### INPUT MATERIAL:
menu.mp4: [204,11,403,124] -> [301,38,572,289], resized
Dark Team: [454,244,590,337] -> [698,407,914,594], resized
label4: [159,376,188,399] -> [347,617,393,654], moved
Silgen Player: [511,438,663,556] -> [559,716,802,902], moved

* * *

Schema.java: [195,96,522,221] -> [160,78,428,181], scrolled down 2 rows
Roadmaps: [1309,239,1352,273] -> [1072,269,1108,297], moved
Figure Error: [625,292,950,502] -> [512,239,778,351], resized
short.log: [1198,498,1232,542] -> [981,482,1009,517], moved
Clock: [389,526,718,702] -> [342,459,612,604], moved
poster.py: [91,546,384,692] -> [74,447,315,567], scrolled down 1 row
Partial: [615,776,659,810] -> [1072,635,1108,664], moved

---

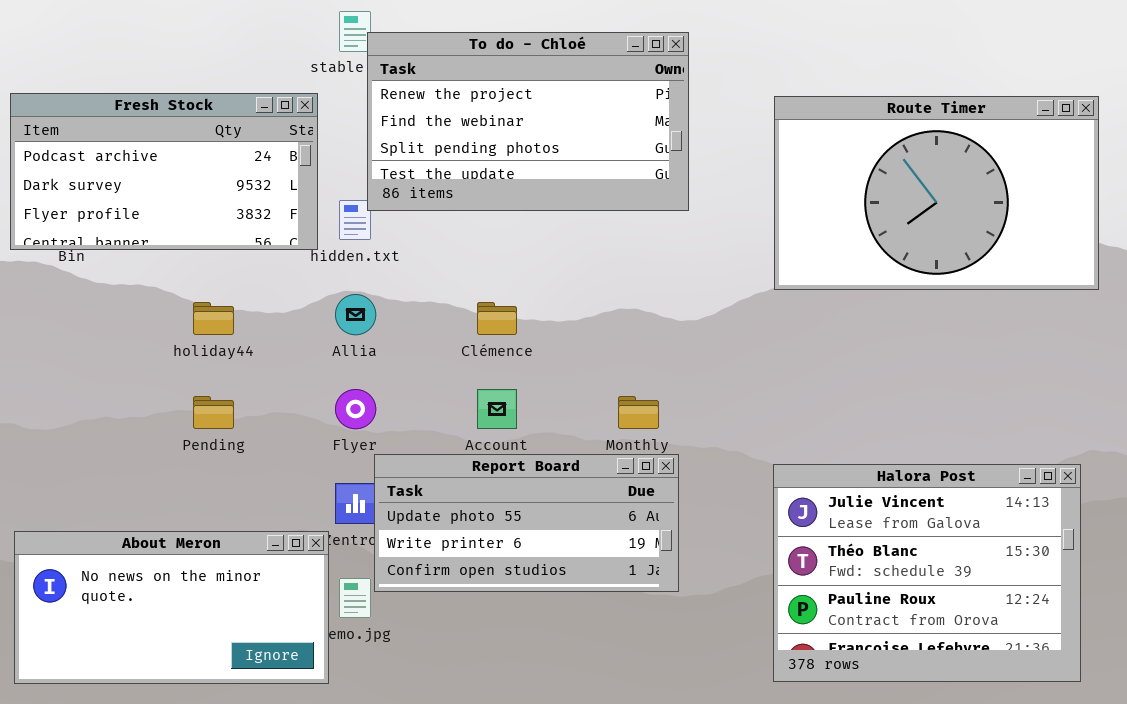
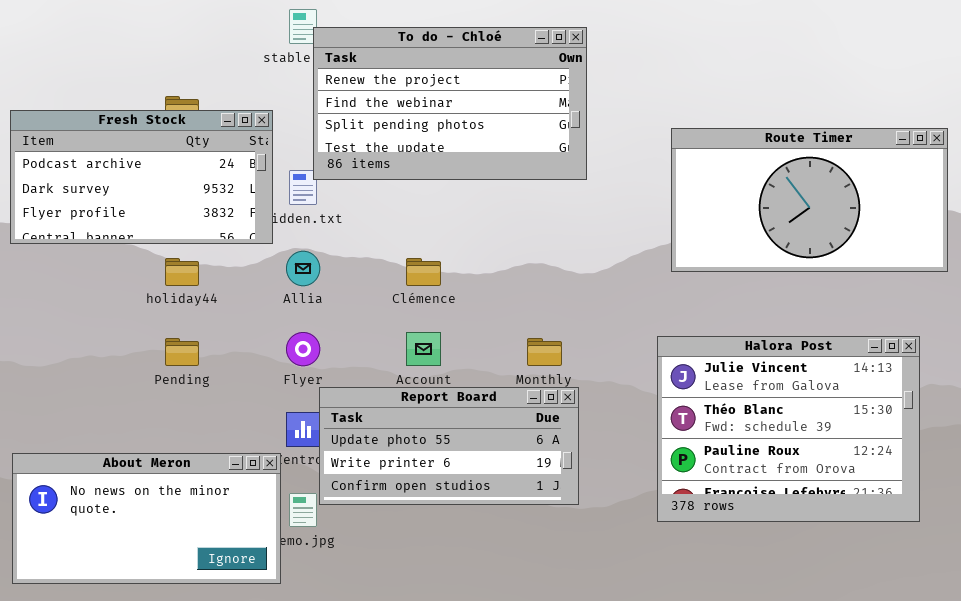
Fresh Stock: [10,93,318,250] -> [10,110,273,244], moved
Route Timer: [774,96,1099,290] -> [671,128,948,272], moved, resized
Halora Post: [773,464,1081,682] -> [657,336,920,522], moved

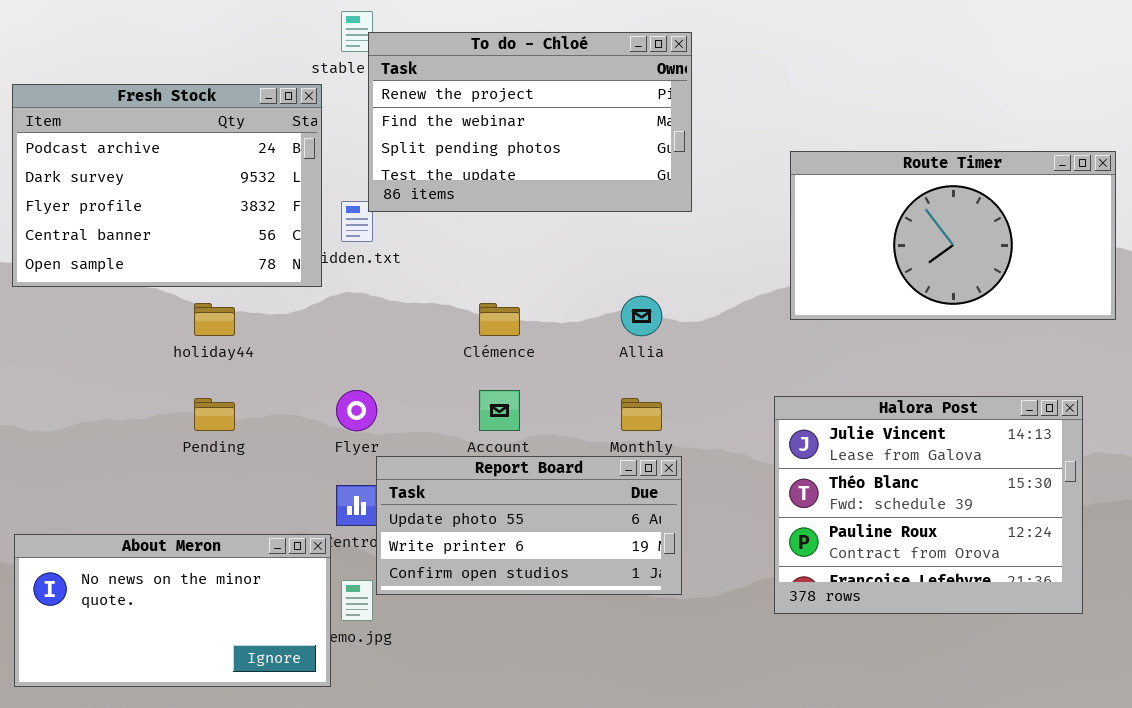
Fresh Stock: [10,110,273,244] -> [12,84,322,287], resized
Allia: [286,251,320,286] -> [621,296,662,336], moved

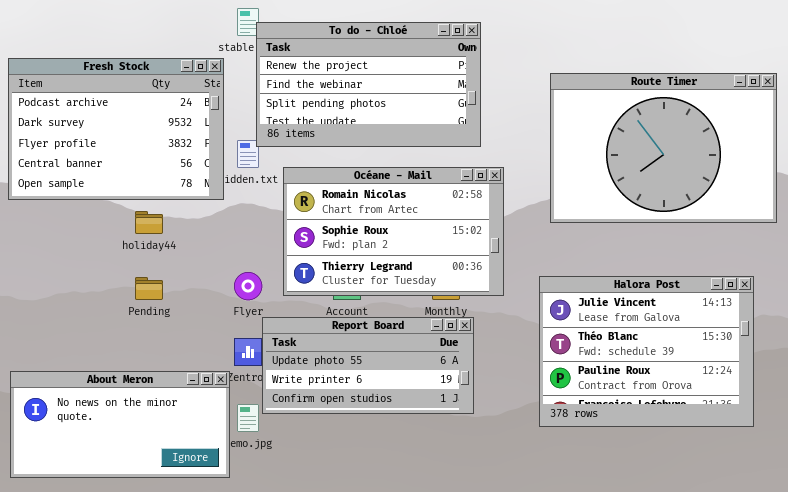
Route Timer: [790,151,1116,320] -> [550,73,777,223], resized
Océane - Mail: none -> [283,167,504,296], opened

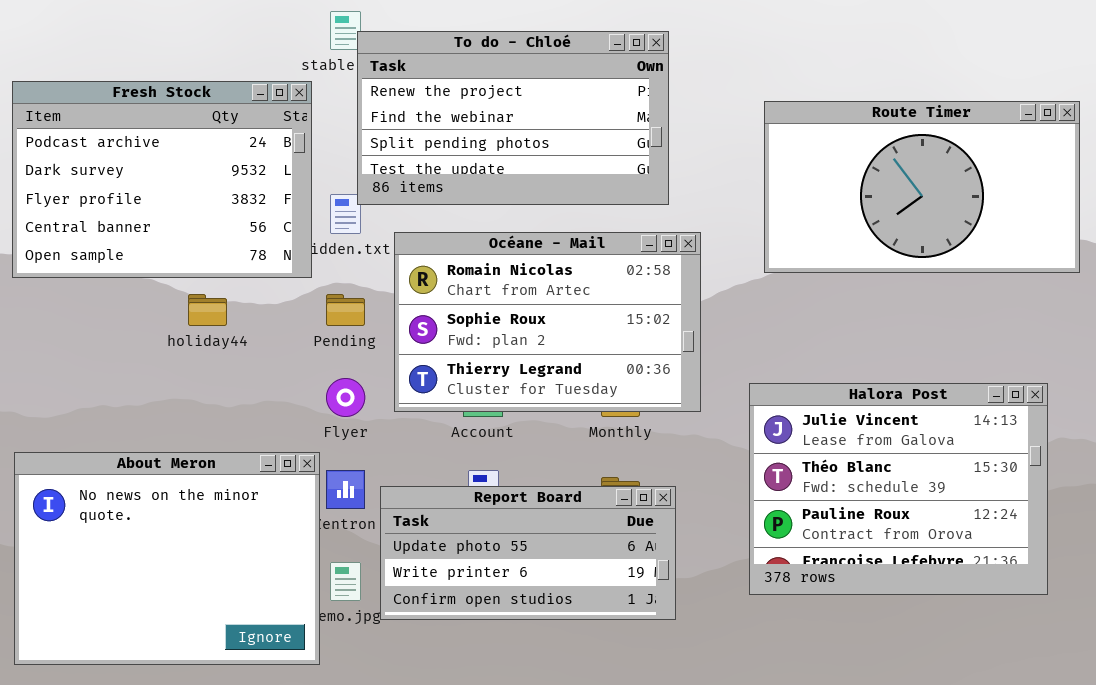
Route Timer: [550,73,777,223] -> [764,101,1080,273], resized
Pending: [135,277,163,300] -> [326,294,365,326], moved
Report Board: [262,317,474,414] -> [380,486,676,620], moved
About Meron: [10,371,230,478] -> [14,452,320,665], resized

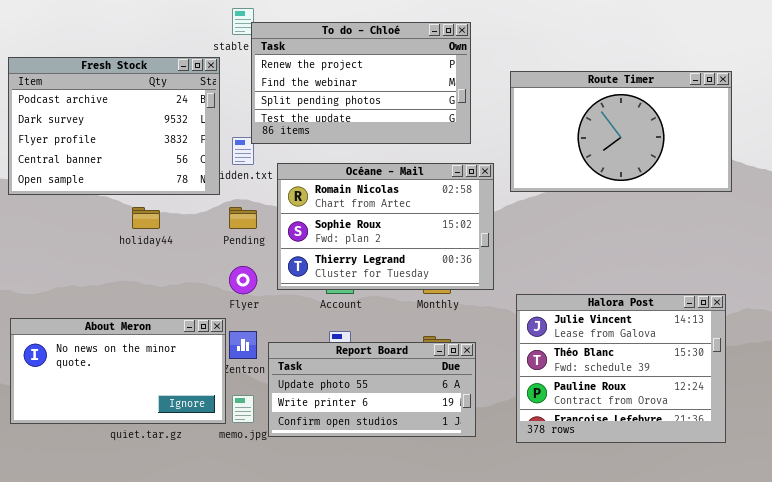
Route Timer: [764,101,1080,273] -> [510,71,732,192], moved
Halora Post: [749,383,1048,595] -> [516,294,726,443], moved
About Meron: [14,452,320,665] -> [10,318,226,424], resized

### WHAT IS NEEDED:
Looking at the entries above, can you reproduce exactly the lines from the one that holds "menu.mp4: [204,11,403,124] ->" through the one that holds "Silgen Player: [511,438,663,556]", and only those?

### RESULT OF THE TASK:
menu.mp4: [204,11,403,124] -> [301,38,572,289], resized
Dark Team: [454,244,590,337] -> [698,407,914,594], resized
label4: [159,376,188,399] -> [347,617,393,654], moved
Silgen Player: [511,438,663,556] -> [559,716,802,902], moved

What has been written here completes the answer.